*** Begin section ***

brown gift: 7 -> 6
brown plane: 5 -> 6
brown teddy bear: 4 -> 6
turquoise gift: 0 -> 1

*** End section ***
*** Begin section ***

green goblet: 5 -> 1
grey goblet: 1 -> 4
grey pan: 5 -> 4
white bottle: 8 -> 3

*** End section ***

State how many lines of the entries include the word "brown", giving that number by itself.

3